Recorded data
>>>
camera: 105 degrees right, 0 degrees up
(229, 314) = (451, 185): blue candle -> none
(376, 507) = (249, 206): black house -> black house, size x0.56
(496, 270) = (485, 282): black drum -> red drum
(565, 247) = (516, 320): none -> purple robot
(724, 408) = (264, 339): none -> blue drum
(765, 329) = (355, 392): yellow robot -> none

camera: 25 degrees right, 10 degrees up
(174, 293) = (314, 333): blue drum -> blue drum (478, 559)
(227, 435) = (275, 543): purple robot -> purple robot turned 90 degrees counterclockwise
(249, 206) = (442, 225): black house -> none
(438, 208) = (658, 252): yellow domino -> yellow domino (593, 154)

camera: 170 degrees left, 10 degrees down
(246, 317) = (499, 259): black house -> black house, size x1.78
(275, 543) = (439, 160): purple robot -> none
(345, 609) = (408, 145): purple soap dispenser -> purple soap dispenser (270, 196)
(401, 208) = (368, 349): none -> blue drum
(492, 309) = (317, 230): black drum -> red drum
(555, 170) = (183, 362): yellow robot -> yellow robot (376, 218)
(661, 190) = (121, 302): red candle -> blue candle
<<<
>>>
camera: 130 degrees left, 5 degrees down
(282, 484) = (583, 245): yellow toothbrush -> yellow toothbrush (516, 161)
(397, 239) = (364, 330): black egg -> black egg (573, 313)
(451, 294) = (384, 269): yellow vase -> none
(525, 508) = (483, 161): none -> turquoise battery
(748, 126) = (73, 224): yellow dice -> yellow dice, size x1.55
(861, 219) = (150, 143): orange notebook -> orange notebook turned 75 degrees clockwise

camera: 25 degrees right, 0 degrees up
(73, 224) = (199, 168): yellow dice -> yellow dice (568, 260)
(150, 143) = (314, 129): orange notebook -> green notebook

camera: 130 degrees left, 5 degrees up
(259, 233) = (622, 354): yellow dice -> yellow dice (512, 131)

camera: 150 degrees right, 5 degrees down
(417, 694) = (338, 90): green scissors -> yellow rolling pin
<<<
> WHAT IS BEING ASKED: Every line above from the line with "(397, 239) = (364, 330): black" to the line with "(417, 694) = (338, 90): green", both included, must be reproduced exactly, and no other line may appear.

> SOLVED PROBLEM:
(397, 239) = (364, 330): black egg -> black egg (573, 313)
(451, 294) = (384, 269): yellow vase -> none
(525, 508) = (483, 161): none -> turquoise battery
(748, 126) = (73, 224): yellow dice -> yellow dice, size x1.55
(861, 219) = (150, 143): orange notebook -> orange notebook turned 75 degrees clockwise

camera: 25 degrees right, 0 degrees up
(73, 224) = (199, 168): yellow dice -> yellow dice (568, 260)
(150, 143) = (314, 129): orange notebook -> green notebook

camera: 130 degrees left, 5 degrees up
(259, 233) = (622, 354): yellow dice -> yellow dice (512, 131)

camera: 150 degrees right, 5 degrees down
(417, 694) = (338, 90): green scissors -> yellow rolling pin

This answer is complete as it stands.